=== PROBLEM REQUIREMENTS ===
Exactly the lines from the line that has "none -> grey plate K2:L2 level 1" through the final line below are to be retyped, and the pictures are not.

>>>>

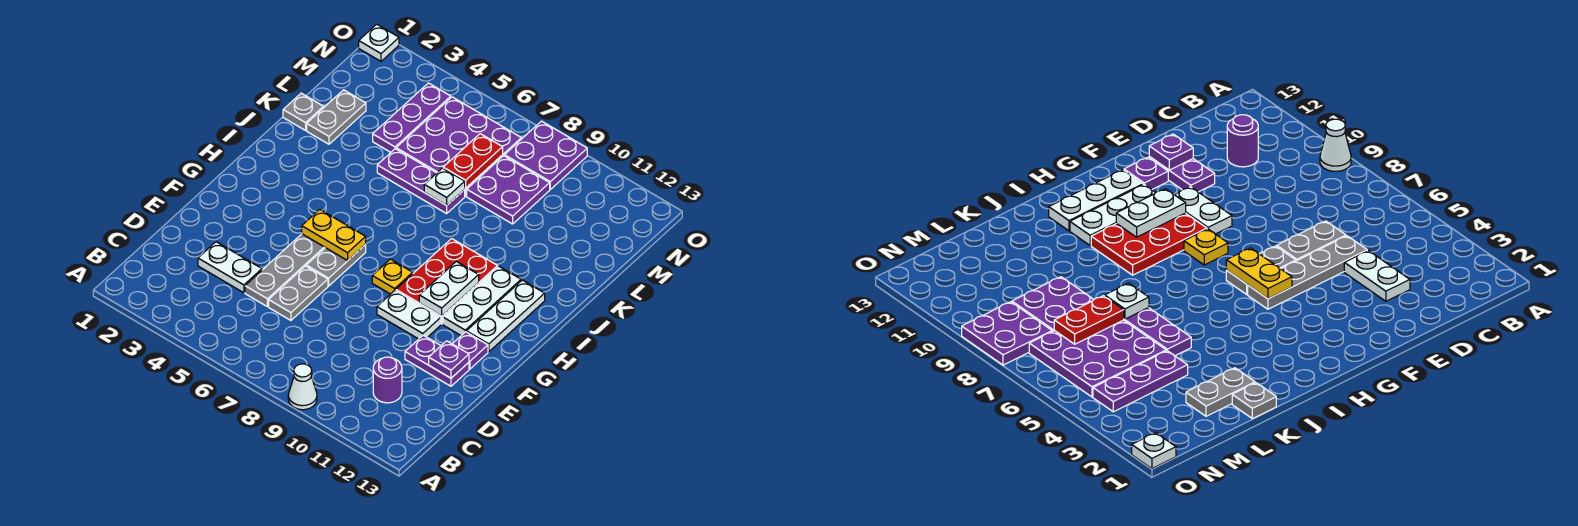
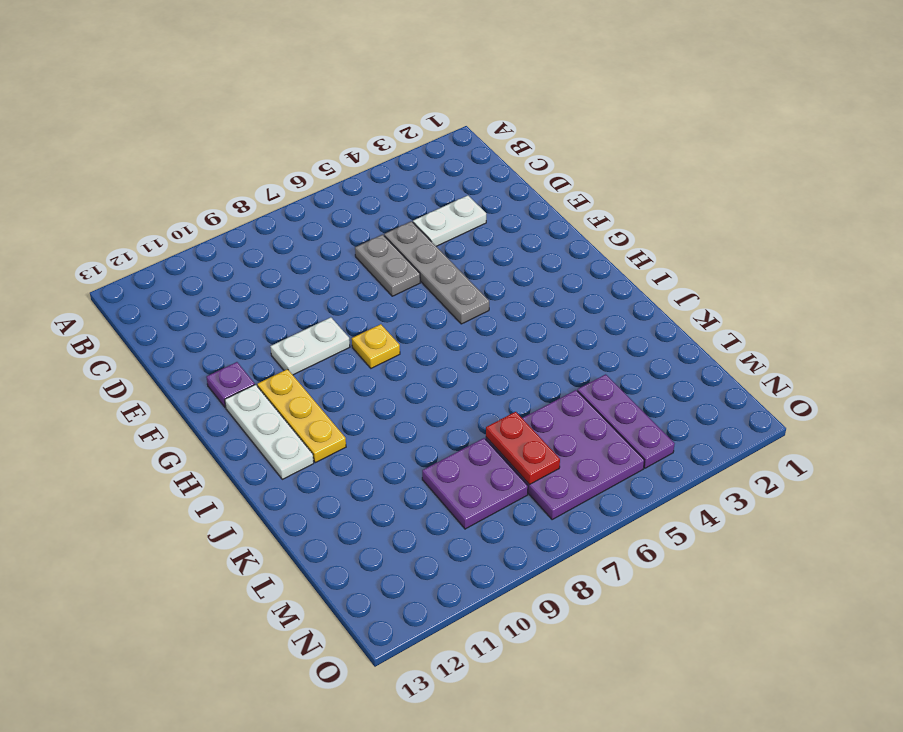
yellow plate G11:I11 level 1 -> white plate G11:I11 level 1
none -> white cone A9 level 1
none -> purple round brick C11 level 1
none -> purple plate E11:E12 level 1

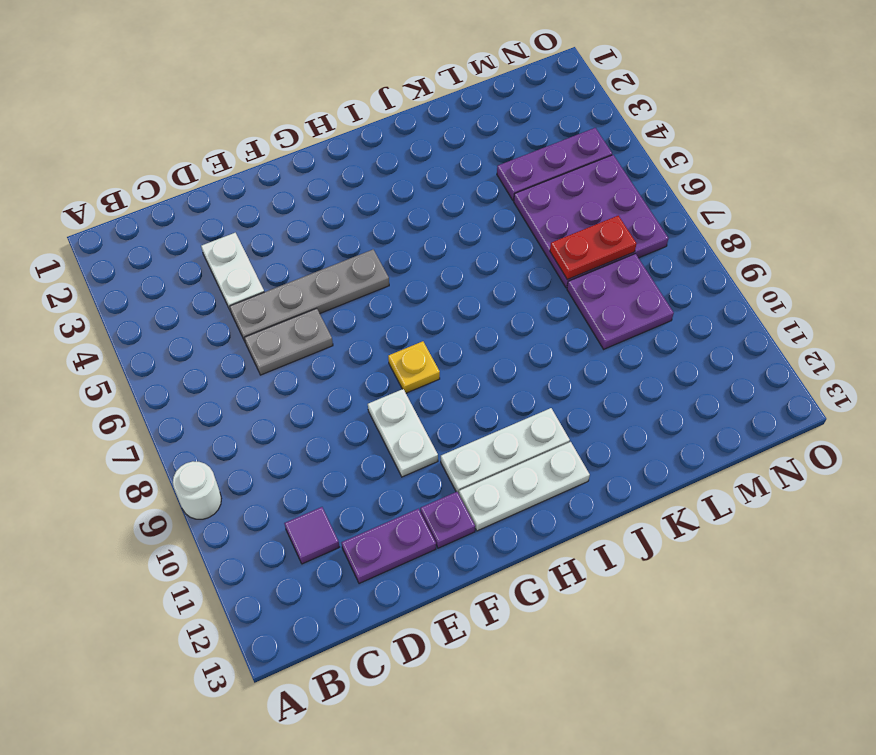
white round brick A9 level 1 -> white cone A9 level 1
purple tile C11 level 1 -> purple round brick C11 level 1
purple plate D12:E12 level 1 -> purple plate E11:E12 level 1
none -> grey plate F6:G6 level 1
none -> red plate G9:I10 level 1
none -> grey plate K1 level 1

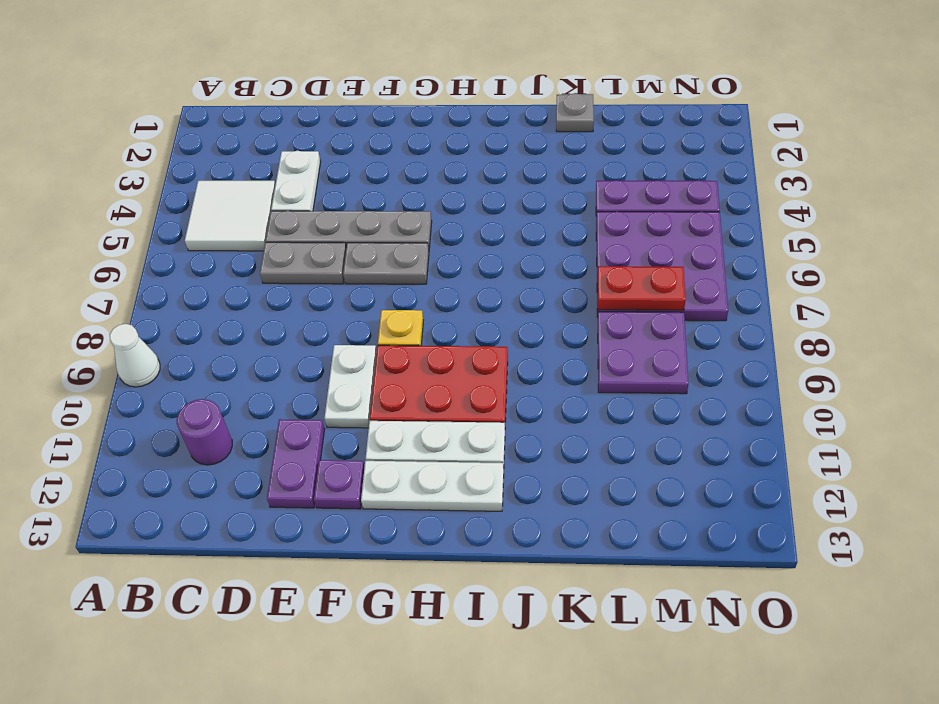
white tile B4:C5 level 1 -> none
none -> grey plate K2:L2 level 1
none -> purple plate K5:K7 level 1
none -> purple plate N8:O9 level 1

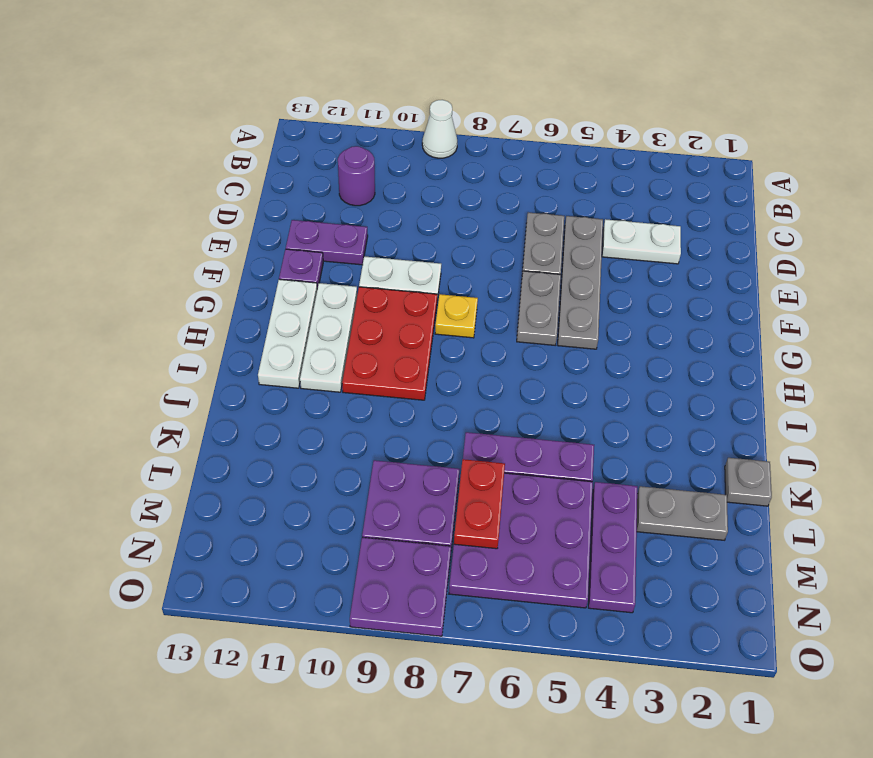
grey plate L2:L3 level 1 -> grey plate K2:L2 level 1
none -> white plate O1 level 1
none -> purple plate E12 level 2
none -> yellow plate G5:G6 level 2

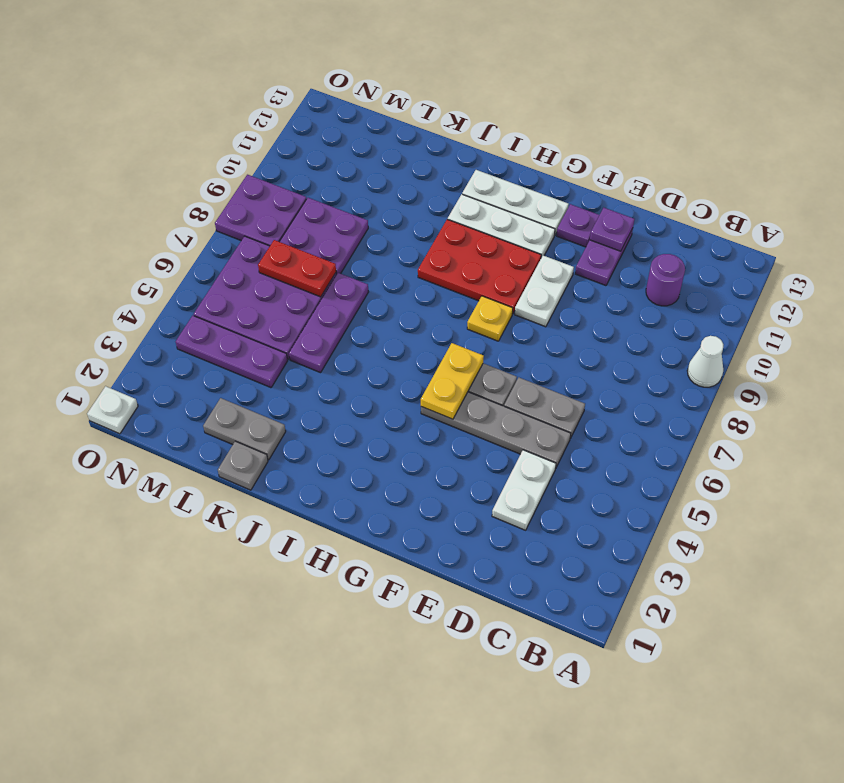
none -> white plate G10:H10 level 2
none -> white plate K7 level 2

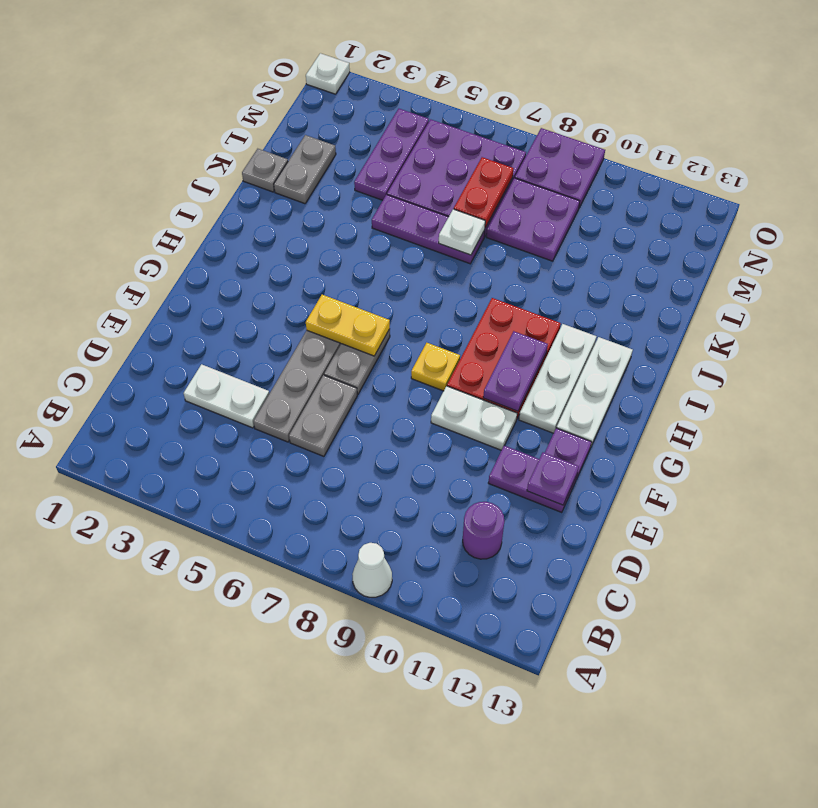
purple plate G10:H10 level 2 -> white plate G10:H10 level 2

<<<<

=== TASK OUTPUT ===
none -> grey plate K2:L2 level 1
none -> purple plate K5:K7 level 1
none -> purple plate N8:O9 level 1

grey plate L2:L3 level 1 -> grey plate K2:L2 level 1
none -> white plate O1 level 1
none -> purple plate E12 level 2
none -> yellow plate G5:G6 level 2

none -> white plate G10:H10 level 2
none -> white plate K7 level 2

purple plate G10:H10 level 2 -> white plate G10:H10 level 2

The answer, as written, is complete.